* What this task involves:
Reproduce the entries below exactly, but only from the line containing "in_first: [750, 404, 56, 34]" to the line containing "in_second: [168, 342, 92, 25]", inclusive.

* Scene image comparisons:

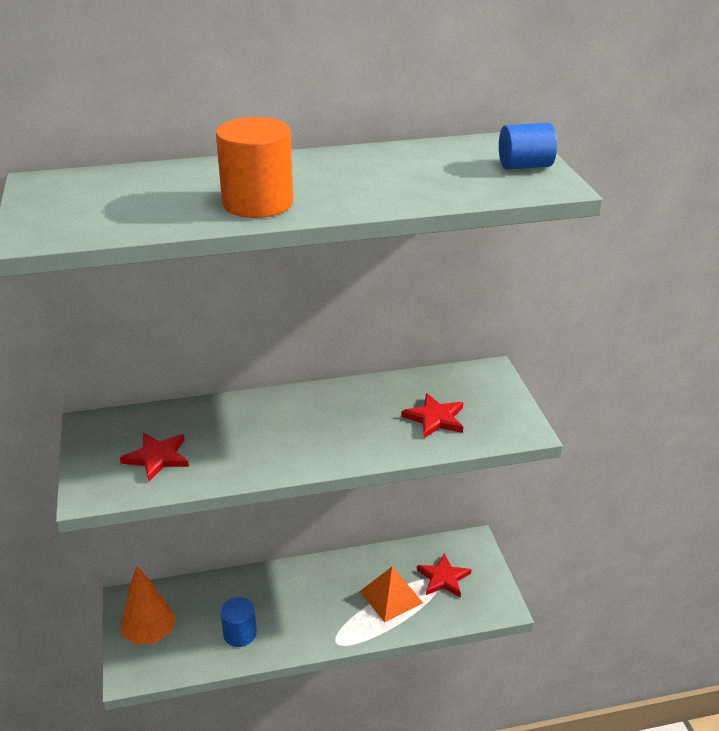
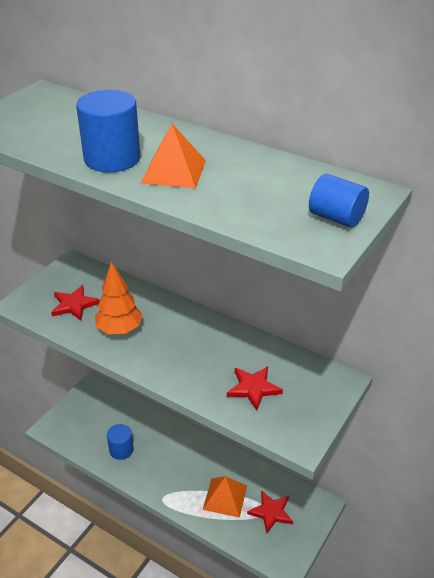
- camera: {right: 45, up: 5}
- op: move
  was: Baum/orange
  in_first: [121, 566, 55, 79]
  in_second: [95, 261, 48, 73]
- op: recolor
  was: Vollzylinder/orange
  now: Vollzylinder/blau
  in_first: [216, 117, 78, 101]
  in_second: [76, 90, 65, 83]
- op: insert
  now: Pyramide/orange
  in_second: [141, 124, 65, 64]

* * *

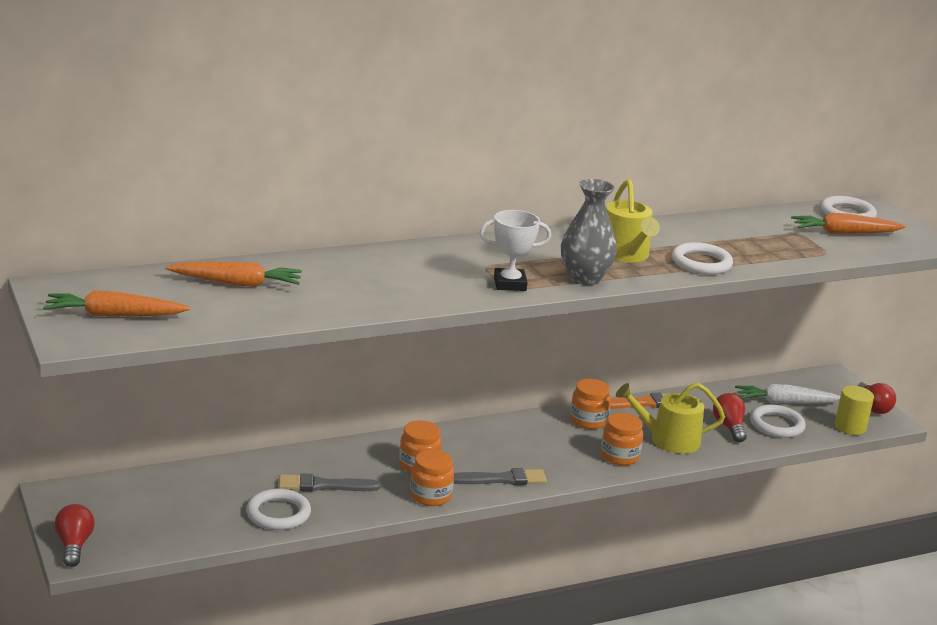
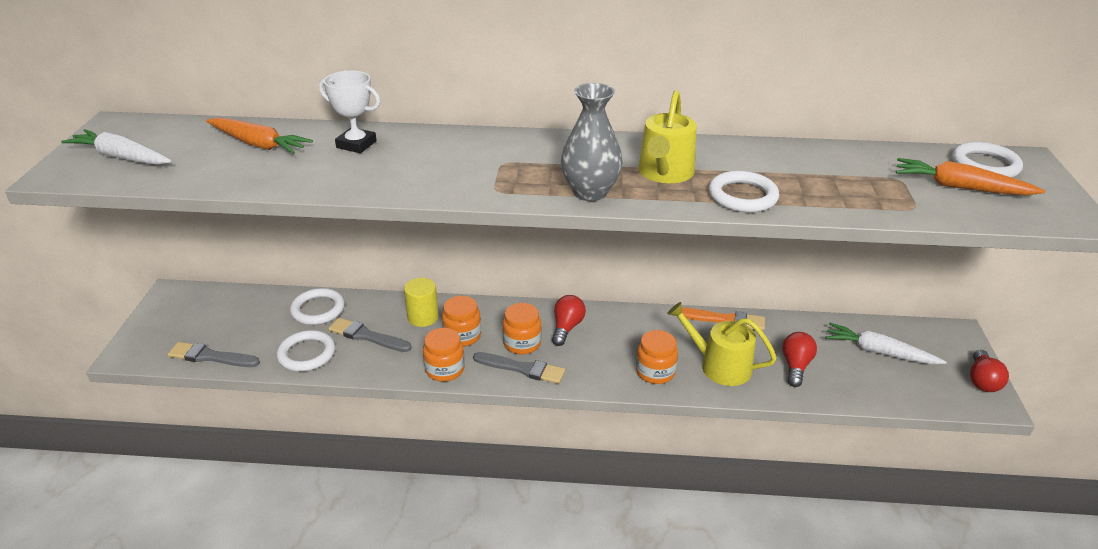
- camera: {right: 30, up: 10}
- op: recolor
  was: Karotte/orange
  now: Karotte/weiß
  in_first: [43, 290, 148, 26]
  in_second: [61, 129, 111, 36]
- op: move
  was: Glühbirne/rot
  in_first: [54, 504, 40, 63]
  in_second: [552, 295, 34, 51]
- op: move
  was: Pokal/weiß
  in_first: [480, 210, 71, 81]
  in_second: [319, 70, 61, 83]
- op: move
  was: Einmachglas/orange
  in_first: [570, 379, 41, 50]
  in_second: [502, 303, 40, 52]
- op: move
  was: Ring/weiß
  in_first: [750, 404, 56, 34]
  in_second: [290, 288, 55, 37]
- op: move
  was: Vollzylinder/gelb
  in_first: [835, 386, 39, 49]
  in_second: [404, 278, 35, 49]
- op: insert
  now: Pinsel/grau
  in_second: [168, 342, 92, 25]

--

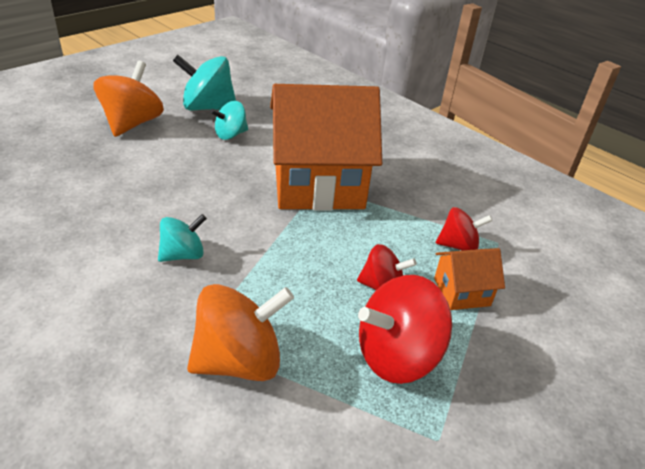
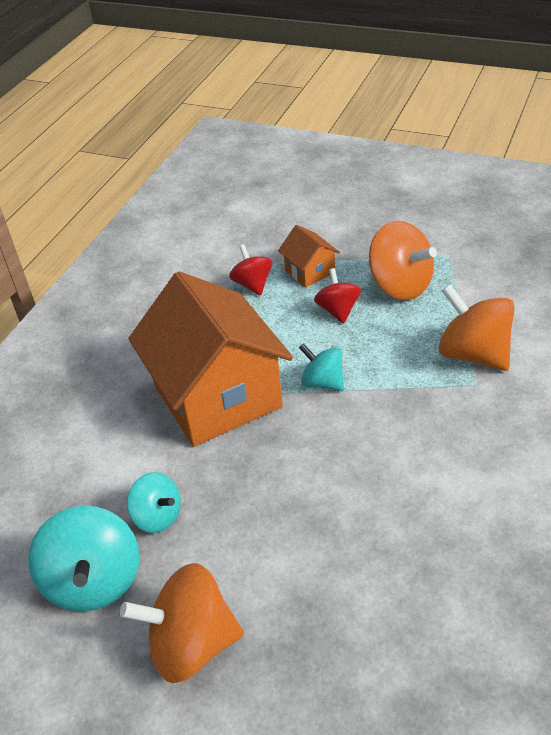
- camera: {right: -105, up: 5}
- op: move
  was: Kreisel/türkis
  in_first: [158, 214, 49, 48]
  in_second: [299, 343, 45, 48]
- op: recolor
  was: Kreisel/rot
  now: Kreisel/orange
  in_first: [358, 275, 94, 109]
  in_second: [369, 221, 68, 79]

* Solution to the problem:
  in_first: [750, 404, 56, 34]
  in_second: [290, 288, 55, 37]
- op: move
  was: Vollzylinder/gelb
  in_first: [835, 386, 39, 49]
  in_second: [404, 278, 35, 49]
- op: insert
  now: Pinsel/grau
  in_second: [168, 342, 92, 25]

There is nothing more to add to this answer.